> PROBLEM STATEMENT: The entire listing, reproduced exactly and stripped of images, is the expected output.

> DATA FOR ANALYSIS:
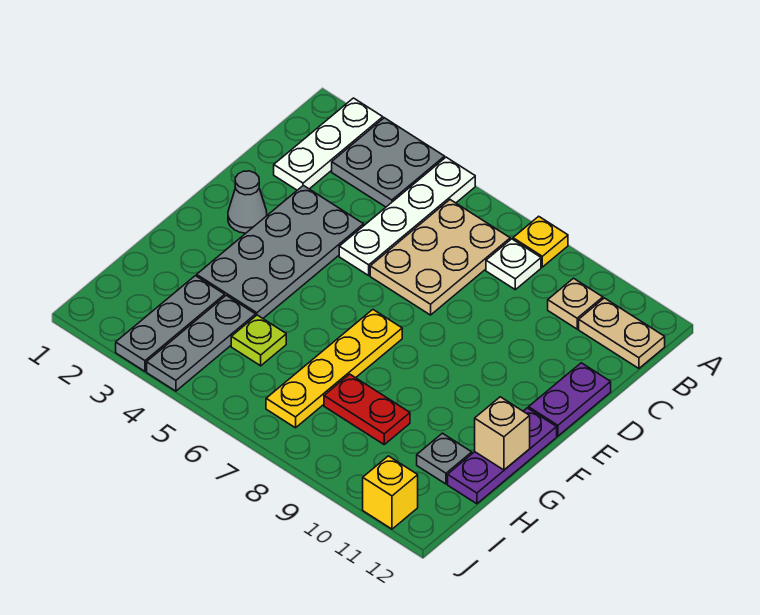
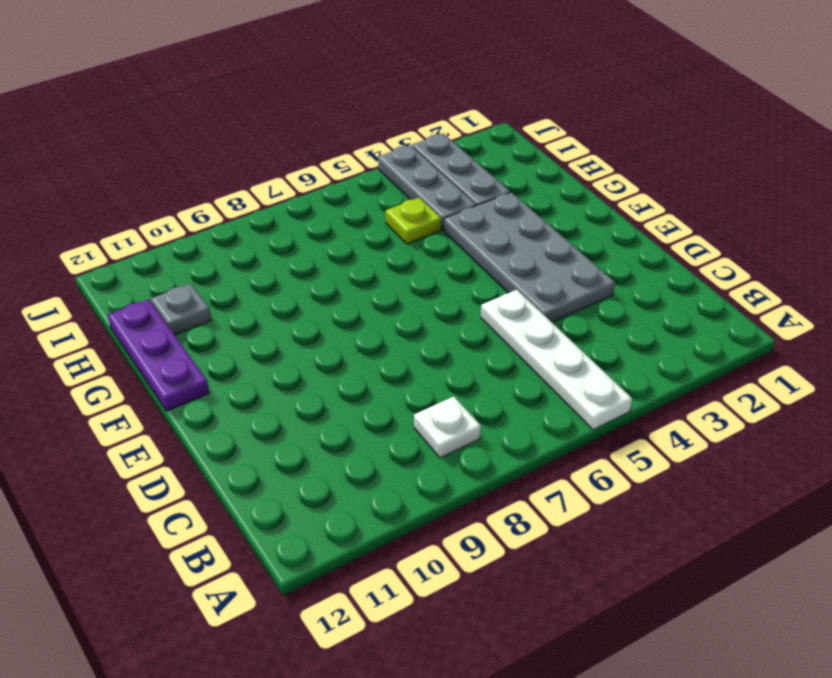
none -> white 1x3 plate [274,98,383,190]
none -> grey 2x2 plate [332,118,445,207]
none -> yellow 1x1 plate [513,216,568,267]

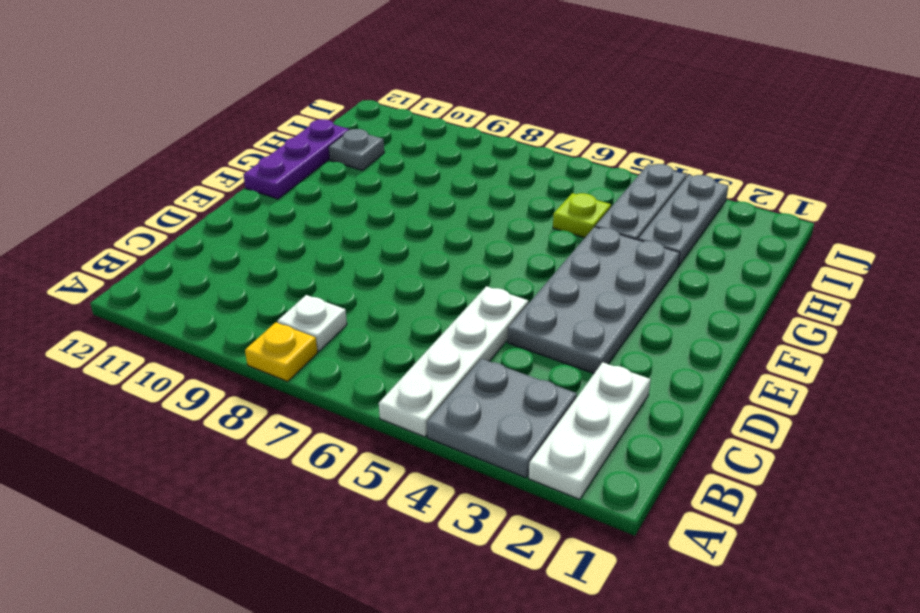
none -> tan 2x3 plate [370,200,510,315]
none -> tan 1x1 plate [548,278,603,329]
none -> tan 1x2 plate [579,298,665,368]

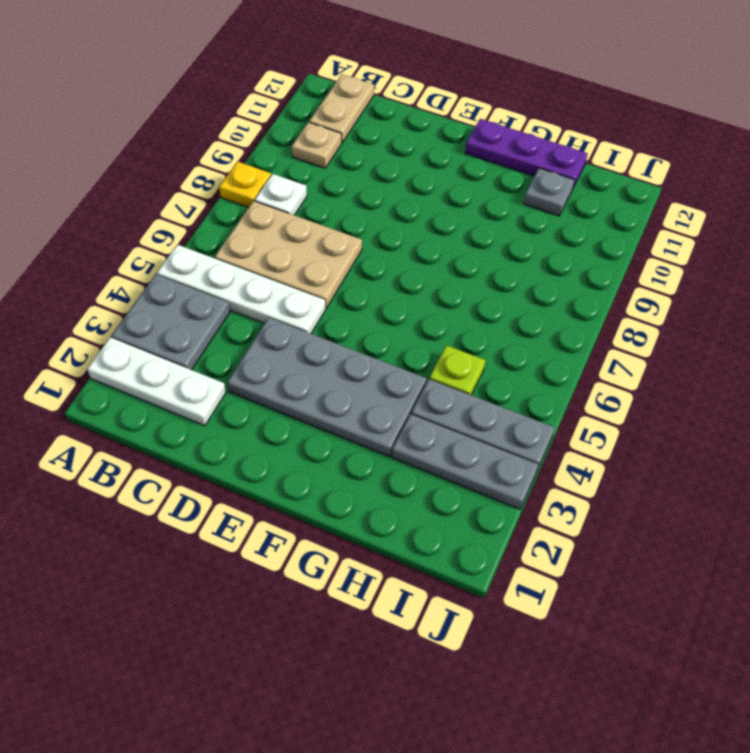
none -> purple 1x2 plate [529,363,611,436]
none -> grey 1x1 cone [228,171,267,233]
none -> yellow 1x4 plate [266,310,402,428]

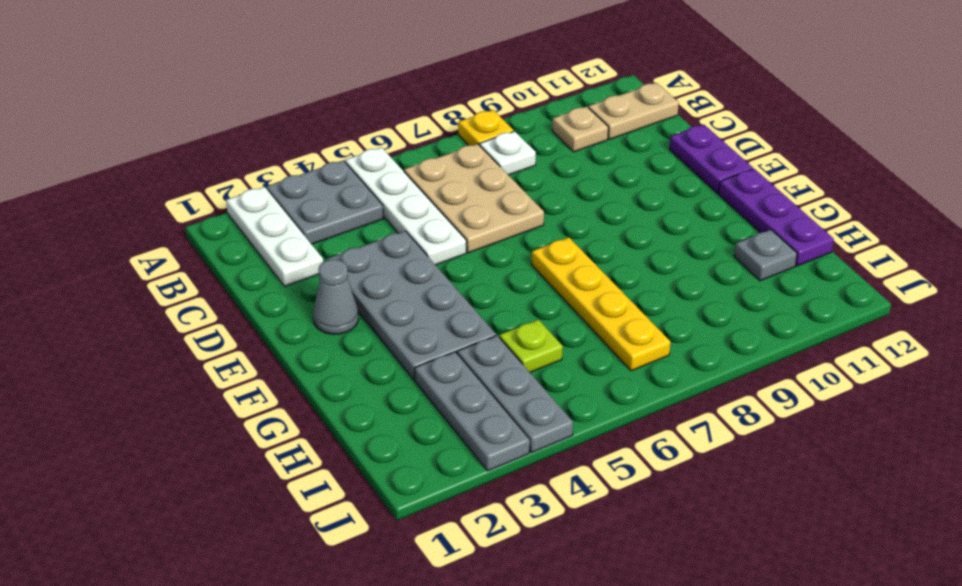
none -> red 1x2 plate [324,374,410,444]
none -> yellow 1x1 brick [363,456,418,529]
none -> tan 1x1 brick [475,397,530,470]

> WRITTEN SOLUTION:
none -> white 1x3 plate [274,98,383,190]
none -> grey 2x2 plate [332,118,445,207]
none -> yellow 1x1 plate [513,216,568,267]

none -> tan 2x3 plate [370,200,510,315]
none -> tan 1x1 plate [548,278,603,329]
none -> tan 1x2 plate [579,298,665,368]

none -> purple 1x2 plate [529,363,611,436]
none -> grey 1x1 cone [228,171,267,233]
none -> yellow 1x4 plate [266,310,402,428]

none -> red 1x2 plate [324,374,410,444]
none -> yellow 1x1 brick [363,456,418,529]
none -> tan 1x1 brick [475,397,530,470]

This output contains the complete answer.